(Object state comparisons)
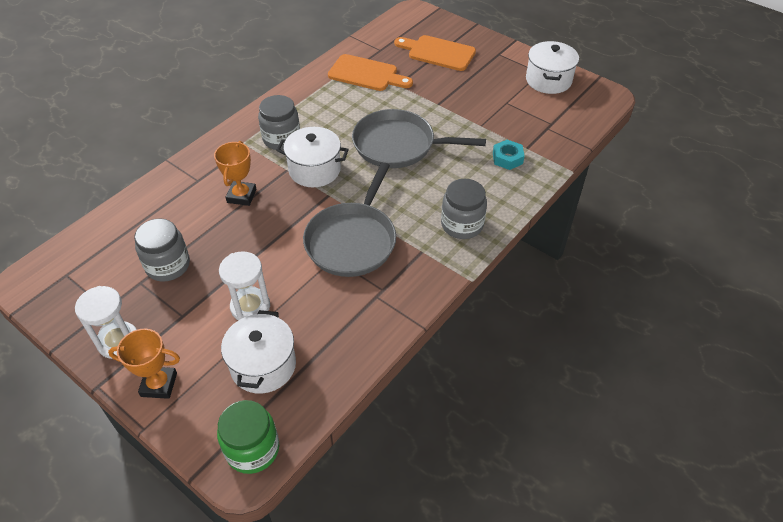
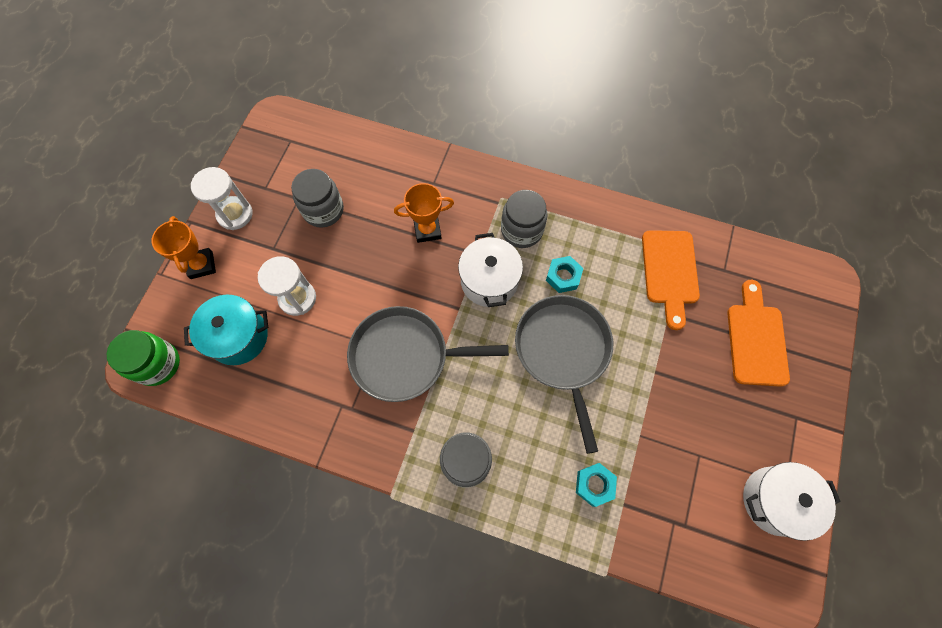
camera: 70 degrees right, 20 degrees up
(263, 365) = (238, 337): white pot -> turquoise pot
(337, 127) = (563, 276): none -> turquoise nut

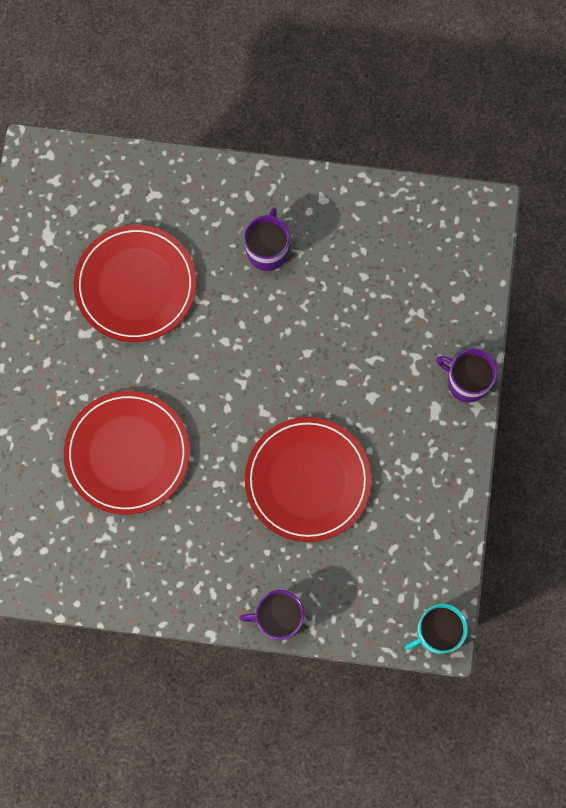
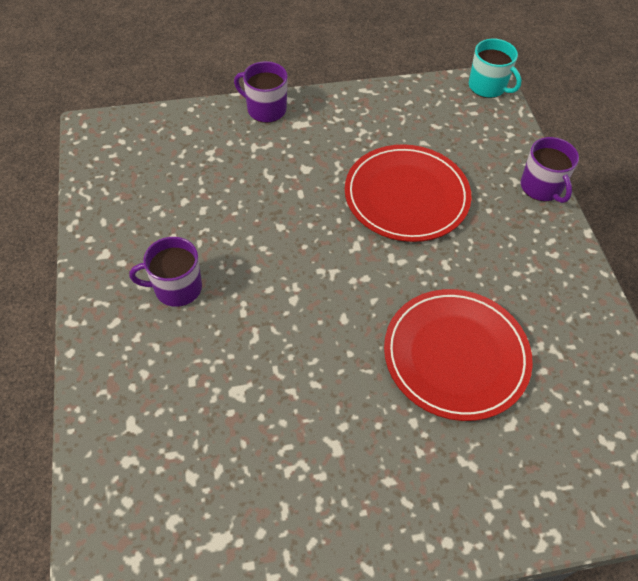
camera: 110 degrees left, 20 degrees down
(135, 285) = (256, 409): red plate -> none
(466, 382) = (265, 109): purple mug -> purple mug turned 105 degrees clockwise

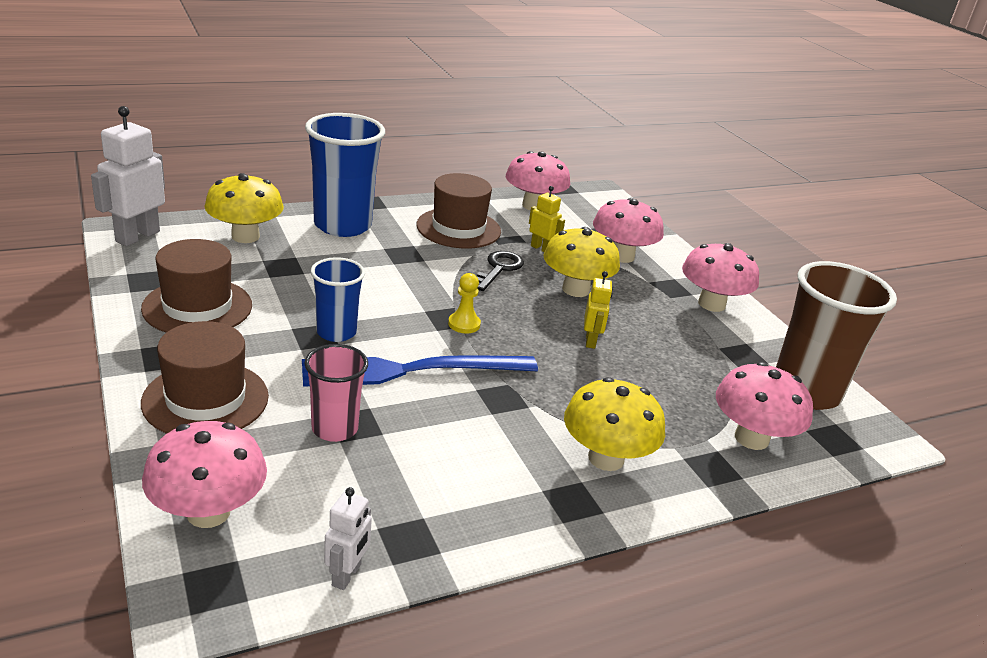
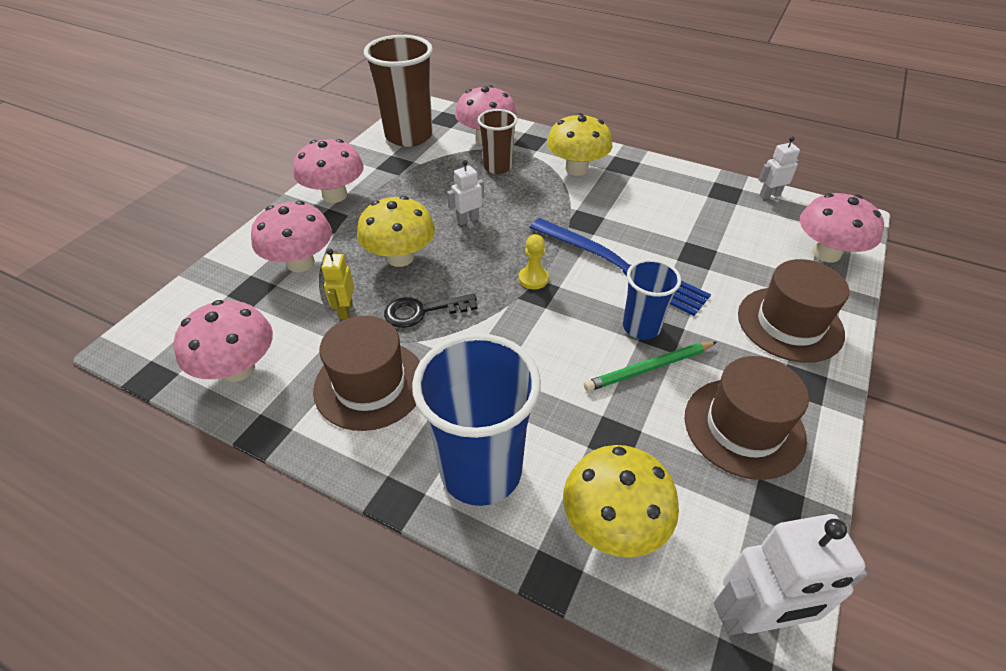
camera: 125 degrees left, 15 degrees up
(300, 309) = (649, 368): none -> green pencil
(334, 429) = (714, 258): pink cup -> none
(591, 341) = (467, 219): yellow robot -> white robot
(671, 408) = (497, 167): none -> brown cup

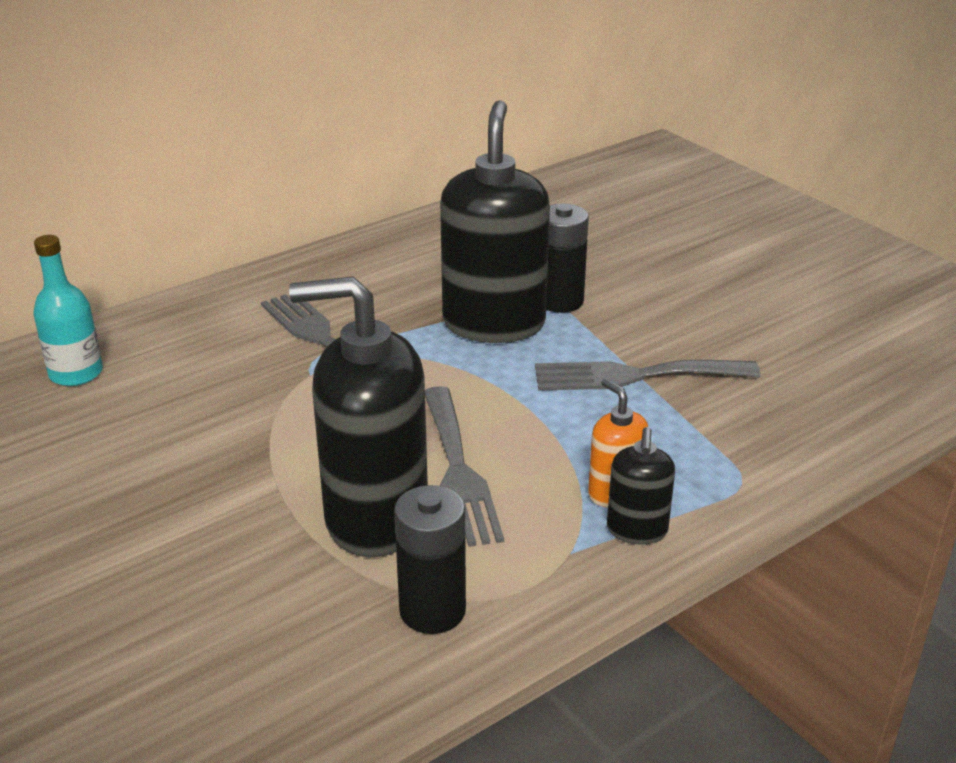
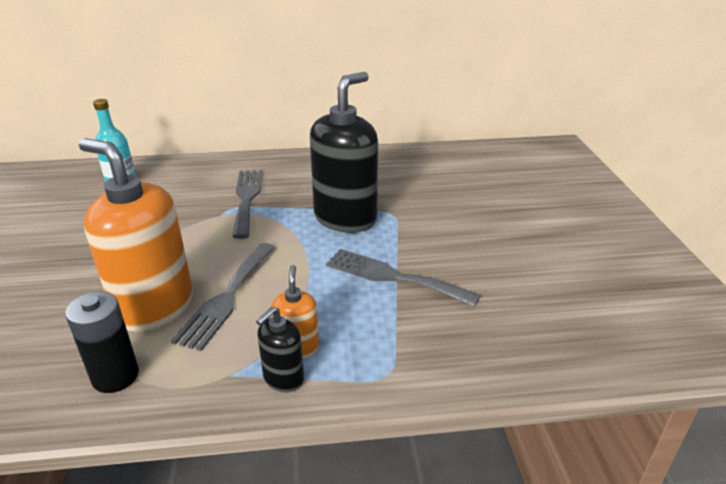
camera: 30 degrees right, 0 degrees up
(375, 518) = (154, 307): black soap dispenser -> orange soap dispenser
(560, 301) = (398, 217): black battery -> none

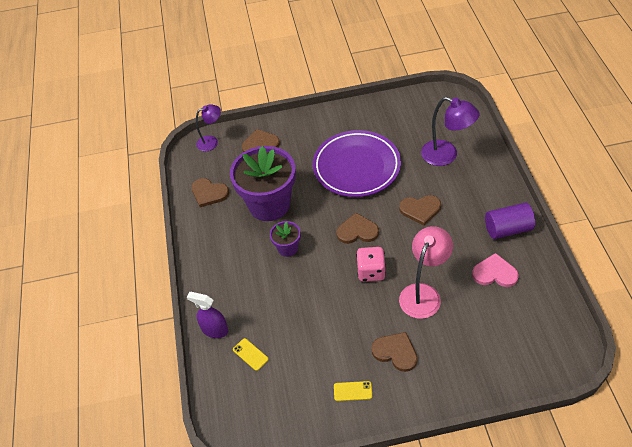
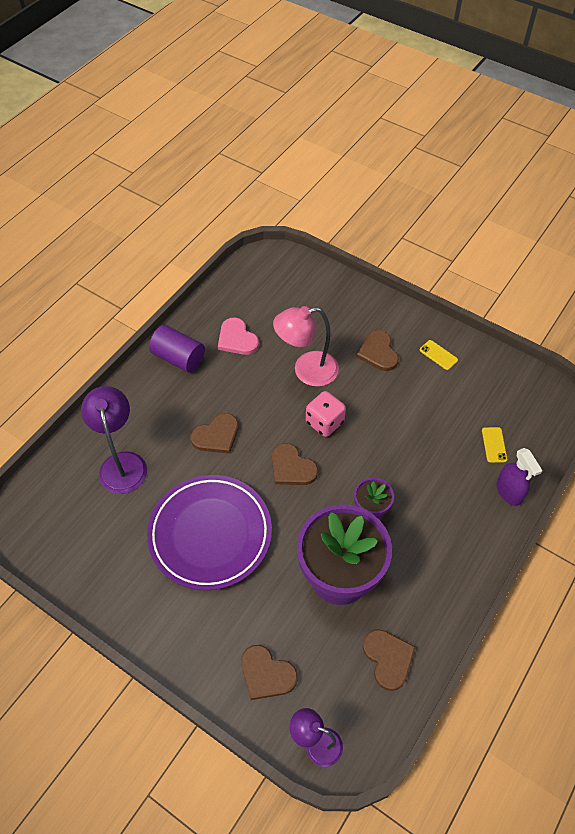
camera: 140 degrees left, 5 degrees up
(420, 210) = (216, 435): brown heart -> brown heart turned 105 degrees clockwise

THE TASK:
Your answer should be the exact lines above from the one containing "(135, 285) = (256, 409): red plate -> none" through the one containing "(591, 341) = (467, 219): yellow", with both end lines kept and the pictures removed, please.

TASK OUTPUT:
(135, 285) = (256, 409): red plate -> none
(466, 382) = (265, 109): purple mug -> purple mug turned 105 degrees clockwise

camera: 125 degrees left, 15 degrees up
(300, 309) = (649, 368): none -> green pencil
(334, 429) = (714, 258): pink cup -> none
(591, 341) = (467, 219): yellow robot -> white robot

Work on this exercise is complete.